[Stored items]
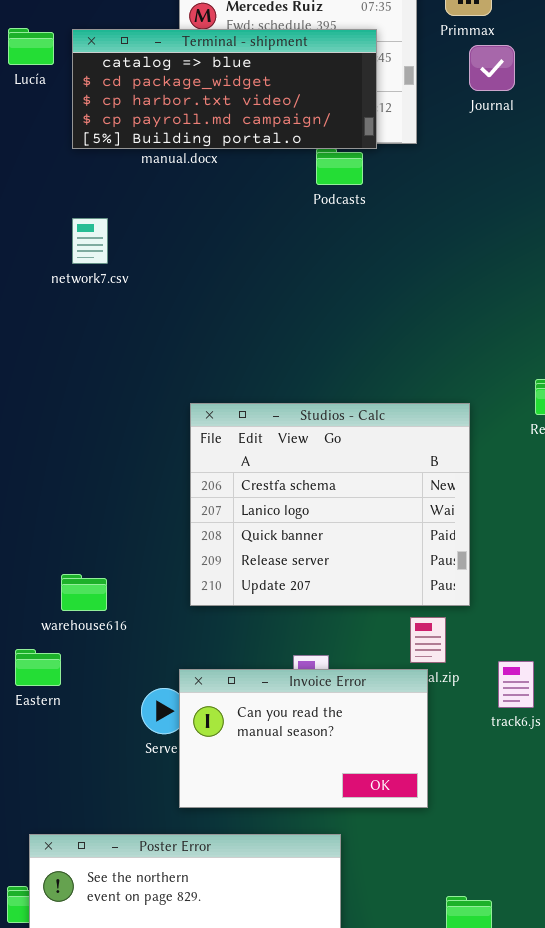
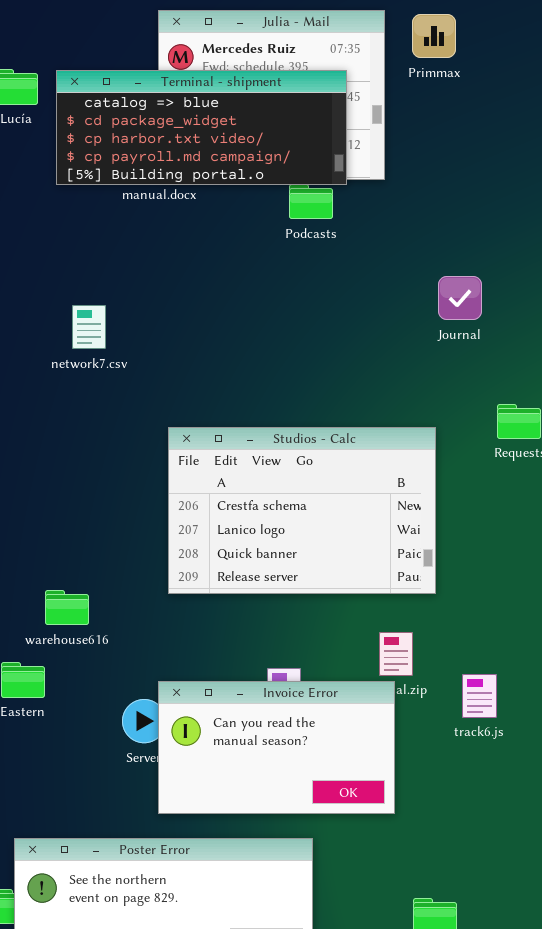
Journal: [469,45,515,91] -> [438,276,482,320], moved
network7.csv: [72,218,108,264] -> [72,305,106,349], moved
Studios - Calc: [190,403,470,606] -> [168,427,436,594], resized

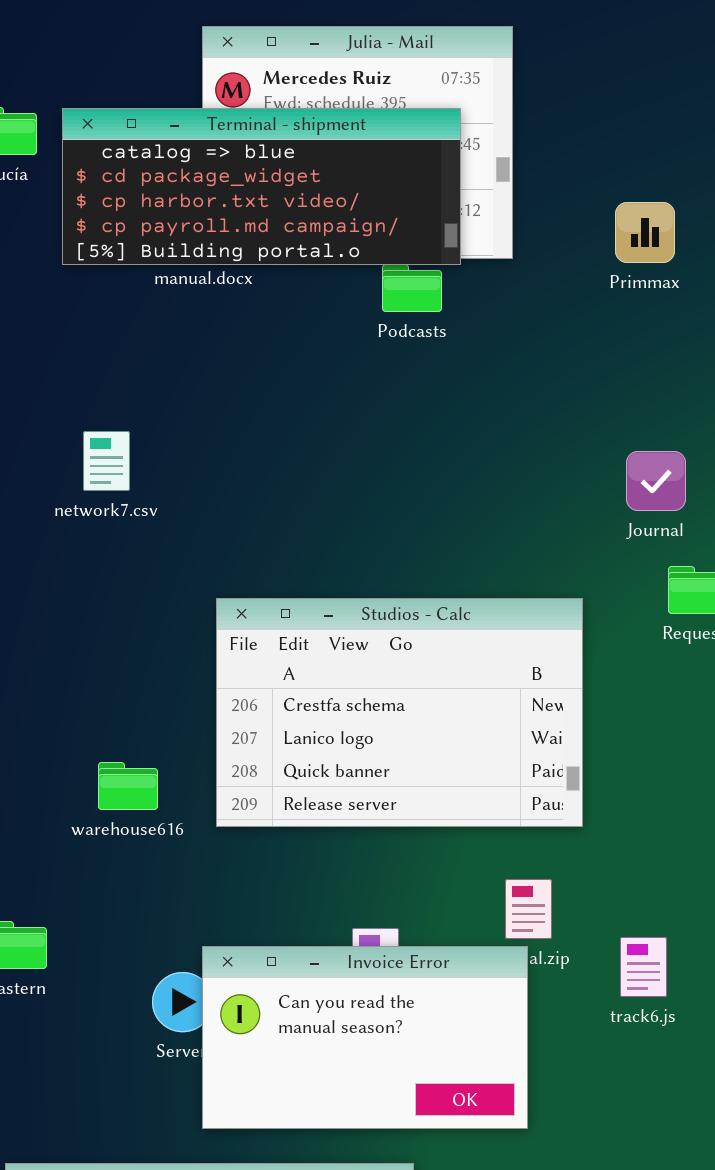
Primmax: [412,14,456,58] -> [615,202,675,263], moved
Journal: [438,276,482,320] -> [626,451,686,511], moved
warehouse616: [45,590,89,625] -> [98,762,158,810], moved

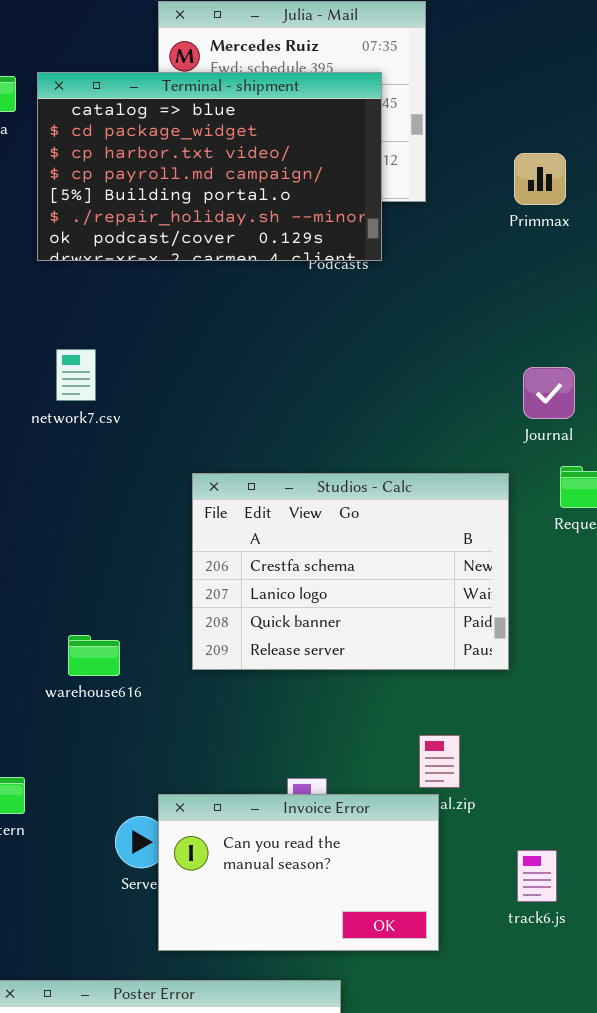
Terminal - shipment: [62,108,461,265] -> [37,72,382,261], resized
Studios - Calc: [216,598,583,827] -> [192,473,509,670], moved
track6.js: [620,937,667,997] -> [517,850,557,902], moved

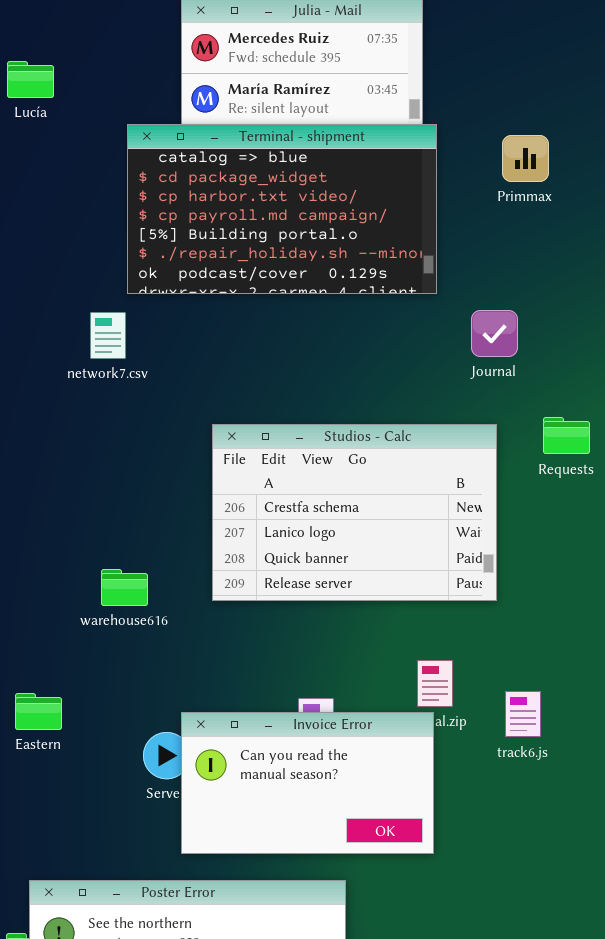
Terminal - shipment: [37,72,382,261] -> [127,124,437,294], moved
Journal: [523,367,575,419] -> [471,310,518,357], moved
track6.js: [517,850,557,902] -> [505,691,541,737], moved

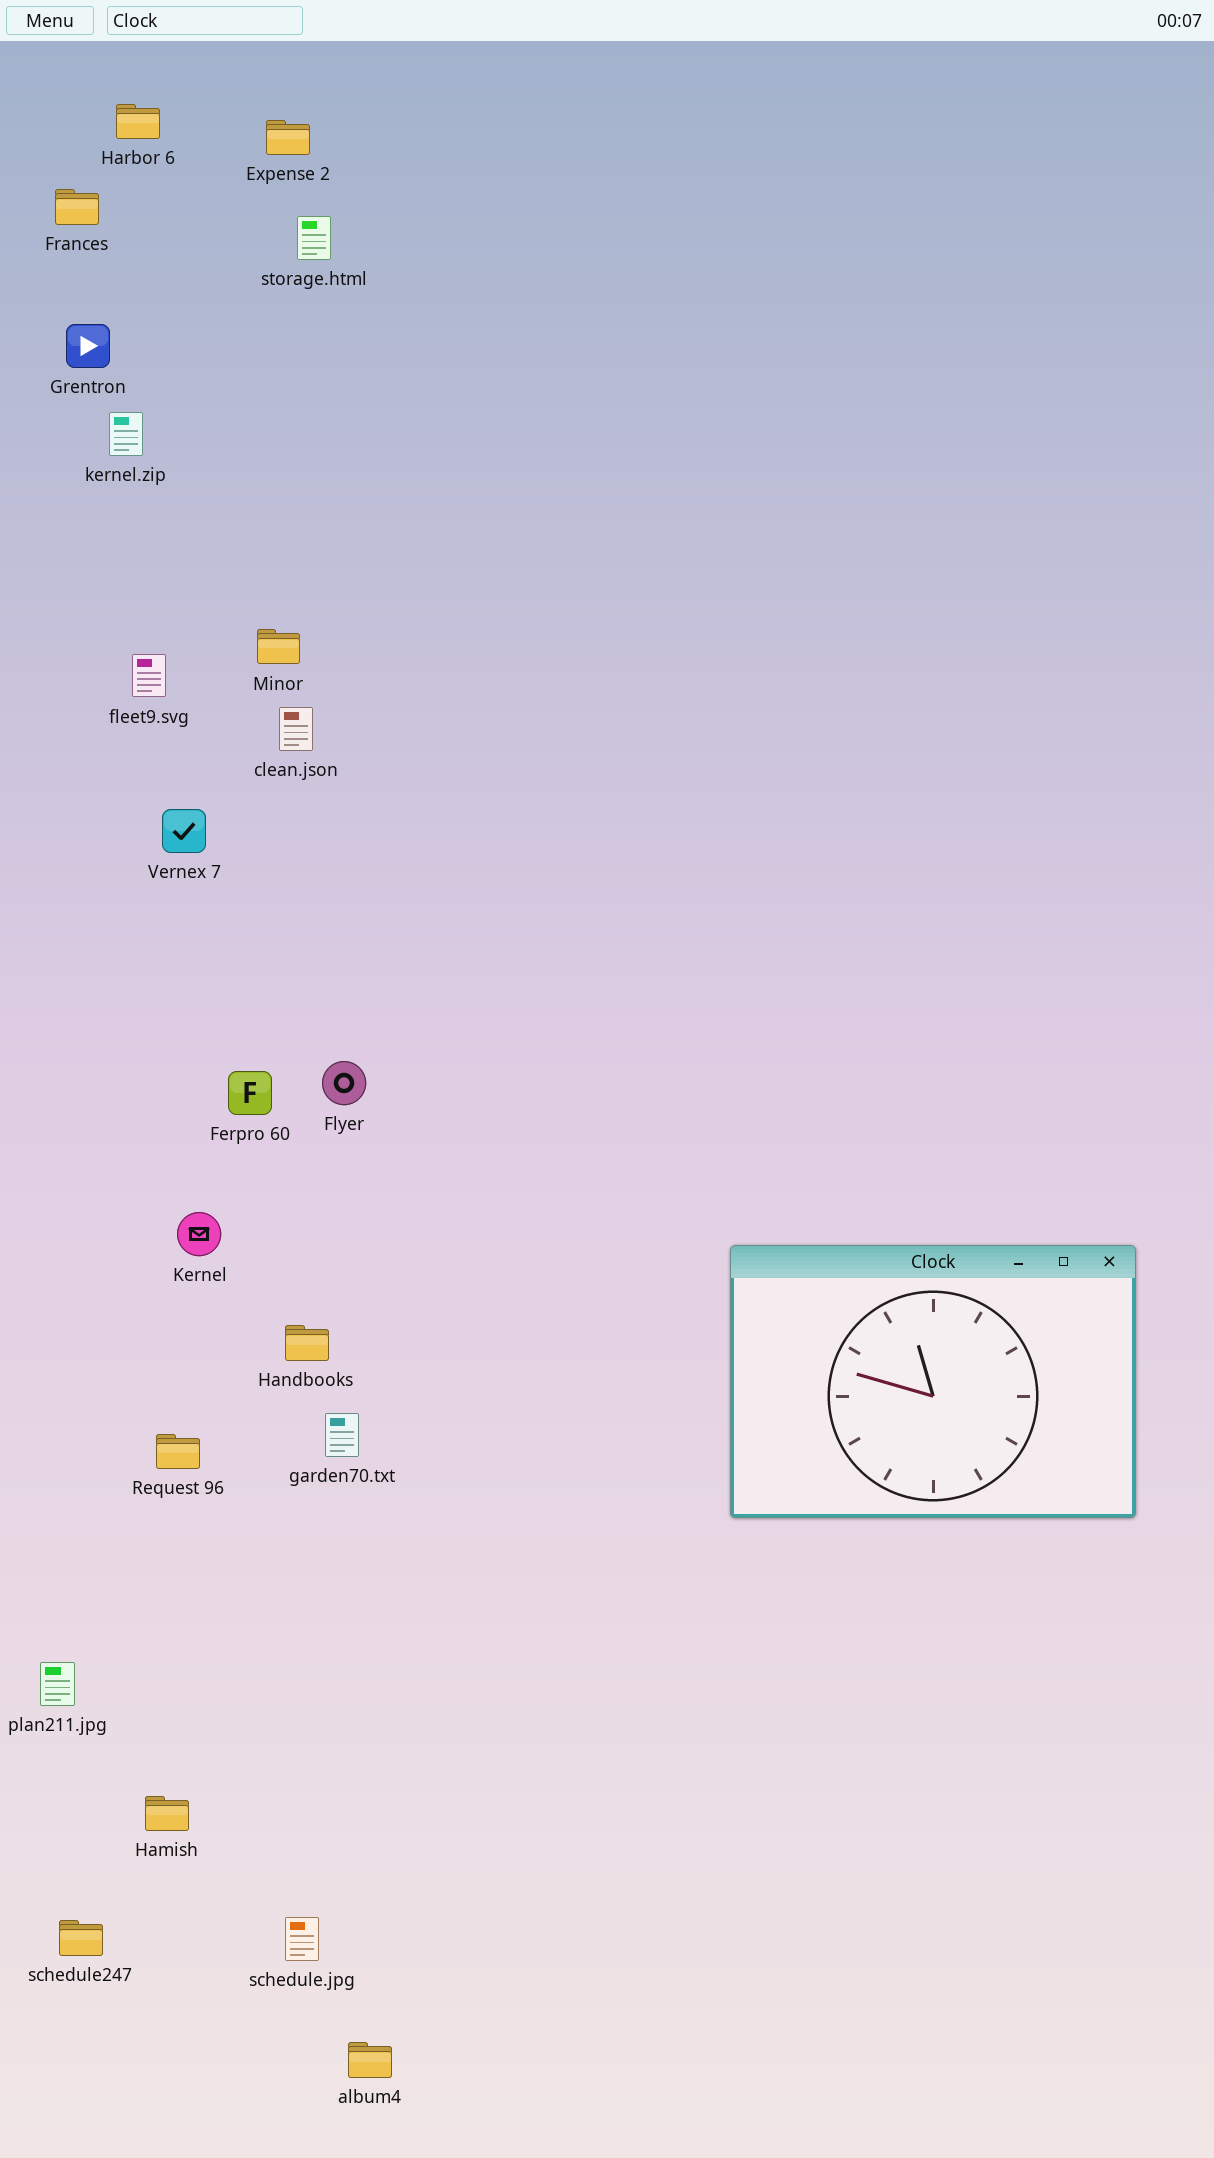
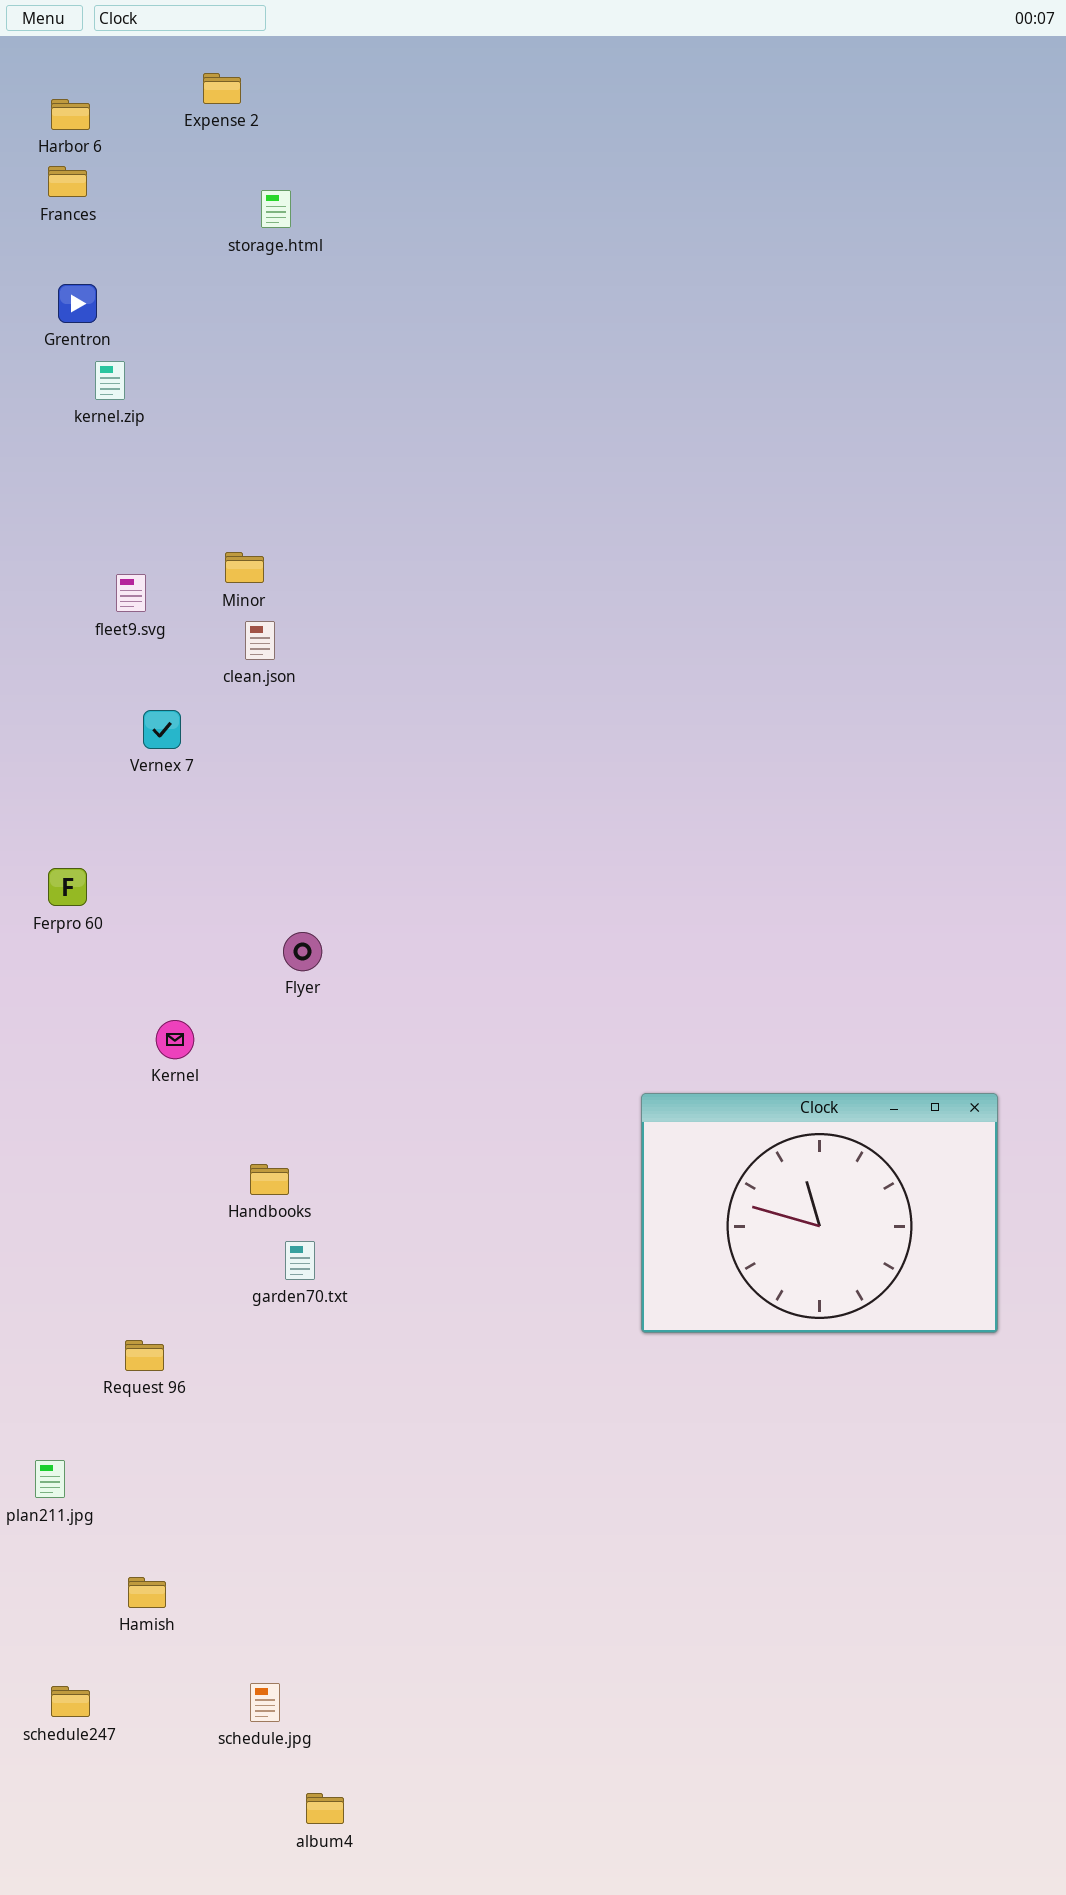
Harbor 6: [116,104,160,139] -> [51,99,90,130], moved
Expense 2: [266,120,310,155] -> [203,73,241,104], moved
Ferpro 60: [228,1071,272,1115] -> [48,868,87,906], moved
Kernel: [177,1212,221,1256] -> [156,1020,194,1059], moved
Request 96: [156,1434,200,1469] -> [125,1340,164,1371], moved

=== EXERCISE GOAL ===
Find all lines in the records that hold the word "Journal". Copy them.

=== ANSWER FOR THIS EXERCISE ===
Journal: [469,45,515,91] -> [438,276,482,320], moved
Journal: [438,276,482,320] -> [626,451,686,511], moved
Journal: [523,367,575,419] -> [471,310,518,357], moved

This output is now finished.